▶ [ACTION ITEM]: From the entries below, return exactly the lines beginning at the one that contains "GAS2 pin AO: A0 -> D2" and ending at the one that contains "PIR2 pin GND: GND -> none", both of them included, and only those lines.

Segment Open

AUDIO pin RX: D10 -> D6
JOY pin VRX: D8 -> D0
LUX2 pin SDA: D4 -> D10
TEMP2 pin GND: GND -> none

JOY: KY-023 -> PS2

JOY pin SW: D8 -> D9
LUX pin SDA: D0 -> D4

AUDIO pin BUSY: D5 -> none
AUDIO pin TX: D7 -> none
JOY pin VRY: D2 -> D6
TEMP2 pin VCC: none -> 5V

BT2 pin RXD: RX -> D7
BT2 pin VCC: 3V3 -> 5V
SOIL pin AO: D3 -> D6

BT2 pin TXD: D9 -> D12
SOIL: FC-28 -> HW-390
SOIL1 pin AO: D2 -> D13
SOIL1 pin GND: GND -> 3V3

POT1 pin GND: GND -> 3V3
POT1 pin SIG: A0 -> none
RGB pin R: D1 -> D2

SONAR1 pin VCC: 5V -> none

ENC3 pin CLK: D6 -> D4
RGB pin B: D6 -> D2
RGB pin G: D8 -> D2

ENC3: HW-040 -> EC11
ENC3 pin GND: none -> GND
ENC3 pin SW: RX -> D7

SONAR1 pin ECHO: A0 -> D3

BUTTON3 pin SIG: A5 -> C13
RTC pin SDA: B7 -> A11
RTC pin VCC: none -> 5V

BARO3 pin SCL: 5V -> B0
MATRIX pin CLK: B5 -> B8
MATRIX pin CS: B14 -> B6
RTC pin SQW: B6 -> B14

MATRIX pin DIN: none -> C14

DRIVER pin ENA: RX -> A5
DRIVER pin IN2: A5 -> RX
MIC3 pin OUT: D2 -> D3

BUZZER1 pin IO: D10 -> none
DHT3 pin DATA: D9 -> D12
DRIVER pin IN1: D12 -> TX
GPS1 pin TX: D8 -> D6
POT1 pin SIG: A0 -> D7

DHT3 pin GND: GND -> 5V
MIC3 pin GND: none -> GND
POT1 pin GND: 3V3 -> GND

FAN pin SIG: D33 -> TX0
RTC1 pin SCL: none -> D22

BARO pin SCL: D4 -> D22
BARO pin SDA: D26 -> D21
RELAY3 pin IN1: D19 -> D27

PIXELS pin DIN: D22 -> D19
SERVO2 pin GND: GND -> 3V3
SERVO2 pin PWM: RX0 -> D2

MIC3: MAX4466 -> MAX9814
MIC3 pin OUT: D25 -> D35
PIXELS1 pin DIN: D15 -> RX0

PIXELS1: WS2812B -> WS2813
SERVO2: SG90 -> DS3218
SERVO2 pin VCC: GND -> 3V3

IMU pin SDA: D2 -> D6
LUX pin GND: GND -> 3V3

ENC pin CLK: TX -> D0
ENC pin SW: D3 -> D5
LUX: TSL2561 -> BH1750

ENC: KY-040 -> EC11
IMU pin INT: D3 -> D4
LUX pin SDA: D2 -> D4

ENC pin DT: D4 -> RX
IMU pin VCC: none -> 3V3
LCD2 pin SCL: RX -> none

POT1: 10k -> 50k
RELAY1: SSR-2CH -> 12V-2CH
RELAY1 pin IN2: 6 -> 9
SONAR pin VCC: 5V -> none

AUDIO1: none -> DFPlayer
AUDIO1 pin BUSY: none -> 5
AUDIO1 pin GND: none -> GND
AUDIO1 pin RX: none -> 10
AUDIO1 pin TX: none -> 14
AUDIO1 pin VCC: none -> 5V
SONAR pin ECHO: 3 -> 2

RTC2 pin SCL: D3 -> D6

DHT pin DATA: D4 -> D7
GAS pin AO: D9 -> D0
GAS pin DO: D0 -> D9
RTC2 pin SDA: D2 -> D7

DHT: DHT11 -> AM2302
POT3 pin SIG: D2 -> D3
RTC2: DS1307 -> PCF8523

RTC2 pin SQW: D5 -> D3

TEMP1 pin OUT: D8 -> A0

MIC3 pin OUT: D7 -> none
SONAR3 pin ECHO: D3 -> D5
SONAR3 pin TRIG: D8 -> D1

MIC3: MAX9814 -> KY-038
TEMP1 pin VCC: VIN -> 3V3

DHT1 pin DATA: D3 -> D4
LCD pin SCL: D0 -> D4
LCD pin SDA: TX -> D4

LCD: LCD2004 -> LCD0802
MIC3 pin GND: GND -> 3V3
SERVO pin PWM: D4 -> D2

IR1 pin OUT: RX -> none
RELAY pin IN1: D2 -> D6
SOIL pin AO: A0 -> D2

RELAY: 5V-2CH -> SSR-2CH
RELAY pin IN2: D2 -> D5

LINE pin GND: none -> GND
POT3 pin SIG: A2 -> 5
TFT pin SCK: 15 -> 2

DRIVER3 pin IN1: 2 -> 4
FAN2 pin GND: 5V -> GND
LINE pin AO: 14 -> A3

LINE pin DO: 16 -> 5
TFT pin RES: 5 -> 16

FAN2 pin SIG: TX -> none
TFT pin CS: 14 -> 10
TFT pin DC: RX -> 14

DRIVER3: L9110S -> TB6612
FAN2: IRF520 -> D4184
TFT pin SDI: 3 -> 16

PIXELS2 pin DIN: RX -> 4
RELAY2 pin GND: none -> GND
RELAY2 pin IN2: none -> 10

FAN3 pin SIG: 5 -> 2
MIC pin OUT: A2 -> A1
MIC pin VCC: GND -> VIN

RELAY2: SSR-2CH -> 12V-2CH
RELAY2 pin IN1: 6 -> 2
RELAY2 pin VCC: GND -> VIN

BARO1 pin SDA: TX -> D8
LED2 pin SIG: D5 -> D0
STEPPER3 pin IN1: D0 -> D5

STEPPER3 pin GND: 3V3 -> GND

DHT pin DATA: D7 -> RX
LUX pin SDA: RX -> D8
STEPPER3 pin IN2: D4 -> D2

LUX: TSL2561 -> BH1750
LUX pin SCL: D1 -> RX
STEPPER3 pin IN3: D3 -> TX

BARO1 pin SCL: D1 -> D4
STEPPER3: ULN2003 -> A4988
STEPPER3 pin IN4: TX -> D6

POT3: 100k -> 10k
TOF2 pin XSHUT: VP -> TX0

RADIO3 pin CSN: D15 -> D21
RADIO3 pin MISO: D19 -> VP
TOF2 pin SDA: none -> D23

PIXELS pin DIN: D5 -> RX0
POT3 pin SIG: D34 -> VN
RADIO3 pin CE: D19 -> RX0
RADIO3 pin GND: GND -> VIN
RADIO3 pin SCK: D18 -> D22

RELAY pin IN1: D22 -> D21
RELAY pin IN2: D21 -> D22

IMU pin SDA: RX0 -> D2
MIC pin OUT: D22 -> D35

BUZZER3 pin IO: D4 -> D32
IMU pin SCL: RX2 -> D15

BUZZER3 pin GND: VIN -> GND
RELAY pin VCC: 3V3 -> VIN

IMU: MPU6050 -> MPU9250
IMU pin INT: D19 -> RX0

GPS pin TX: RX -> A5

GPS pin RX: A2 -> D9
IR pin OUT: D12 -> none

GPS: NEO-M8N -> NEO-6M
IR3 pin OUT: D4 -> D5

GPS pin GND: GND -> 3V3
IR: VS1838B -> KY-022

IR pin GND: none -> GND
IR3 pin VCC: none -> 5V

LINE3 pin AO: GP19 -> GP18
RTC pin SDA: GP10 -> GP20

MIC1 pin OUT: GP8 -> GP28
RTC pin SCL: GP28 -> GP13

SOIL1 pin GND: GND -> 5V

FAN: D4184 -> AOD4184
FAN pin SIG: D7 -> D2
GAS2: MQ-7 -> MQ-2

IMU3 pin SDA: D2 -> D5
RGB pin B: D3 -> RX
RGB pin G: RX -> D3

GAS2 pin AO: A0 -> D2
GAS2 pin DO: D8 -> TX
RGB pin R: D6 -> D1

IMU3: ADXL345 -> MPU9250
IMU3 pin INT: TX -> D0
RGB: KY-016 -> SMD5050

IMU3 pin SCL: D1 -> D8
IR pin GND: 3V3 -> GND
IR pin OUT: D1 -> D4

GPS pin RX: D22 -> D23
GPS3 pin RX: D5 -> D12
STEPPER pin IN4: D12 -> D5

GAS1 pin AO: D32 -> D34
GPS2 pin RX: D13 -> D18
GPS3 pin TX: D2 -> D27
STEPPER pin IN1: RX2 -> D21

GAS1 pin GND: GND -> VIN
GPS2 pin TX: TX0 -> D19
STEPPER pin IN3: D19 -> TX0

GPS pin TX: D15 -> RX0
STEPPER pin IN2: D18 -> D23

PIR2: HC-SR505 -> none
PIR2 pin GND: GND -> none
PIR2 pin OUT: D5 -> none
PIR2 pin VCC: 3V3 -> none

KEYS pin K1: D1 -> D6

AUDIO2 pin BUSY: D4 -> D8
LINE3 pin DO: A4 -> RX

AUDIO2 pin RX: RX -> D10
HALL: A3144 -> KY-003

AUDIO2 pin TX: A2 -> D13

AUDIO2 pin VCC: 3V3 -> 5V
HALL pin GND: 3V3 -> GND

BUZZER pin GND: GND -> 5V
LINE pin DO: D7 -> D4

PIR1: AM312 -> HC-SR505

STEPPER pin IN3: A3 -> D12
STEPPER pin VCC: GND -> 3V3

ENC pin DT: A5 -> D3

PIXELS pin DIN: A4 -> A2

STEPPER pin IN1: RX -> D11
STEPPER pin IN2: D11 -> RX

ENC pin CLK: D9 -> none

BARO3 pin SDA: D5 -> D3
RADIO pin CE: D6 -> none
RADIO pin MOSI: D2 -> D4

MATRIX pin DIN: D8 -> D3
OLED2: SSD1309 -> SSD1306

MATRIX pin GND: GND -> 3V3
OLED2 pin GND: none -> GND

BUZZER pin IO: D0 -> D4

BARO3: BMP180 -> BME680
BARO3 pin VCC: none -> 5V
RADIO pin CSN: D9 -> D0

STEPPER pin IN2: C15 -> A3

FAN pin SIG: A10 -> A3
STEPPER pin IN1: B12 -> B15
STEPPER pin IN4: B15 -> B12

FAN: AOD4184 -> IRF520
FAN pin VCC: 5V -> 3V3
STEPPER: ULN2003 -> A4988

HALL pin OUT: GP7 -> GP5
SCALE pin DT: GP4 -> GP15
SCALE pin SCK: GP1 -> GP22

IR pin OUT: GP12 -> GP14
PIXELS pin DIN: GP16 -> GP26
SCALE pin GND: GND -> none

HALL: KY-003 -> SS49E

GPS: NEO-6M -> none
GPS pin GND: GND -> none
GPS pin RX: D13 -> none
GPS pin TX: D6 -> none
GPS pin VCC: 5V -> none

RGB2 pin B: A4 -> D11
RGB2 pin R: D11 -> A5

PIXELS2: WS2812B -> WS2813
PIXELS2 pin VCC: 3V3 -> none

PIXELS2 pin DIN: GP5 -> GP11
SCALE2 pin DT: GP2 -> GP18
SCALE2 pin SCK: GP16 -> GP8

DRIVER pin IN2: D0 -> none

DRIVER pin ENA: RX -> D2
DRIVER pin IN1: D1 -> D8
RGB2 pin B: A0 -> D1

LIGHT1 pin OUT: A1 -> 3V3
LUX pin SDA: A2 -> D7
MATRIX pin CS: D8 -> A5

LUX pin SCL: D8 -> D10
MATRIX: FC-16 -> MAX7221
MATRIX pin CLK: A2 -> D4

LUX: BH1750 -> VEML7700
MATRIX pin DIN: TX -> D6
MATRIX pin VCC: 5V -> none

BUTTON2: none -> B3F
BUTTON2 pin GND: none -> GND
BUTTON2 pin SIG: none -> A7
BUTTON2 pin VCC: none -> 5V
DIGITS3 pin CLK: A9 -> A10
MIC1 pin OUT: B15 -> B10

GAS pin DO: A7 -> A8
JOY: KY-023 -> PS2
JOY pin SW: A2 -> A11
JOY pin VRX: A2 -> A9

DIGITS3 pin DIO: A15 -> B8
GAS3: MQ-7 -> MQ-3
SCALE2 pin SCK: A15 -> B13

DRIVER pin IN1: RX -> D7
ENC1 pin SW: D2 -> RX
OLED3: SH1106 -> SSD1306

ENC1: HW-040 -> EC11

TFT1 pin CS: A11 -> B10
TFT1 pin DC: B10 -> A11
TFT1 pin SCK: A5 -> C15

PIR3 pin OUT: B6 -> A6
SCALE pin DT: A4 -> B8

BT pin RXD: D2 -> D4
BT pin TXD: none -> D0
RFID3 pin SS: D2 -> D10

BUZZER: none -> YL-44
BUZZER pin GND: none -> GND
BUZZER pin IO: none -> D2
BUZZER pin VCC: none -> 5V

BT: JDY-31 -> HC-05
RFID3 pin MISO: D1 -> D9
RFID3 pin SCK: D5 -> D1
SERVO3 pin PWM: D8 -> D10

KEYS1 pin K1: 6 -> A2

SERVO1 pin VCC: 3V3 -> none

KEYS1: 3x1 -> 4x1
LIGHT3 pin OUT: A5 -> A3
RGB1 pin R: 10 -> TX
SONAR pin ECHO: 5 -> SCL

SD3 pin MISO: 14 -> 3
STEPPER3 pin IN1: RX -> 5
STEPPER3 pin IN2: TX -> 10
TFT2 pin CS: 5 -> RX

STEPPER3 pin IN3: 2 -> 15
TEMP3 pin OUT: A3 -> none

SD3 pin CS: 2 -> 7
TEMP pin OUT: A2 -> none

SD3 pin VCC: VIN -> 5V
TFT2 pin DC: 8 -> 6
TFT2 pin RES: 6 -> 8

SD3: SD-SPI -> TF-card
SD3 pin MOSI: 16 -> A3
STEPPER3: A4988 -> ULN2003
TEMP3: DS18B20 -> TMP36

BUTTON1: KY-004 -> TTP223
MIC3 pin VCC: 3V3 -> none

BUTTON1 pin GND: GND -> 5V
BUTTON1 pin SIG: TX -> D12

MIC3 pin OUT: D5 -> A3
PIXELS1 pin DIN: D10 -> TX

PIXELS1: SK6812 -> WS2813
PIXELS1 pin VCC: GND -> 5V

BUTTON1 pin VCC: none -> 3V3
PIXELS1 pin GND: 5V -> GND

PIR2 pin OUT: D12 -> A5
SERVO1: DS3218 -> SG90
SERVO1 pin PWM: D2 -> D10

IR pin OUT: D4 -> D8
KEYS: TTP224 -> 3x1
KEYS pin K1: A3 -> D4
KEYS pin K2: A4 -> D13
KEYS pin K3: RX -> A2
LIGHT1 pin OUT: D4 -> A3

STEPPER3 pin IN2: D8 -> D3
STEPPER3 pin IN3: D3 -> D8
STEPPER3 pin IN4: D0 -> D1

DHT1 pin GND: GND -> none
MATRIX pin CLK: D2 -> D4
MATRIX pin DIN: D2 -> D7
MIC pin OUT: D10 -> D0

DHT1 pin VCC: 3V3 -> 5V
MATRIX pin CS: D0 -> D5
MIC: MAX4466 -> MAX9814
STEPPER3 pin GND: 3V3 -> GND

Segment Closed

▶ [OUTPUT FOR THIS TASK]:
GAS2 pin AO: A0 -> D2
GAS2 pin DO: D8 -> TX
RGB pin R: D6 -> D1

IMU3: ADXL345 -> MPU9250
IMU3 pin INT: TX -> D0
RGB: KY-016 -> SMD5050

IMU3 pin SCL: D1 -> D8
IR pin GND: 3V3 -> GND
IR pin OUT: D1 -> D4

GPS pin RX: D22 -> D23
GPS3 pin RX: D5 -> D12
STEPPER pin IN4: D12 -> D5

GAS1 pin AO: D32 -> D34
GPS2 pin RX: D13 -> D18
GPS3 pin TX: D2 -> D27
STEPPER pin IN1: RX2 -> D21

GAS1 pin GND: GND -> VIN
GPS2 pin TX: TX0 -> D19
STEPPER pin IN3: D19 -> TX0

GPS pin TX: D15 -> RX0
STEPPER pin IN2: D18 -> D23

PIR2: HC-SR505 -> none
PIR2 pin GND: GND -> none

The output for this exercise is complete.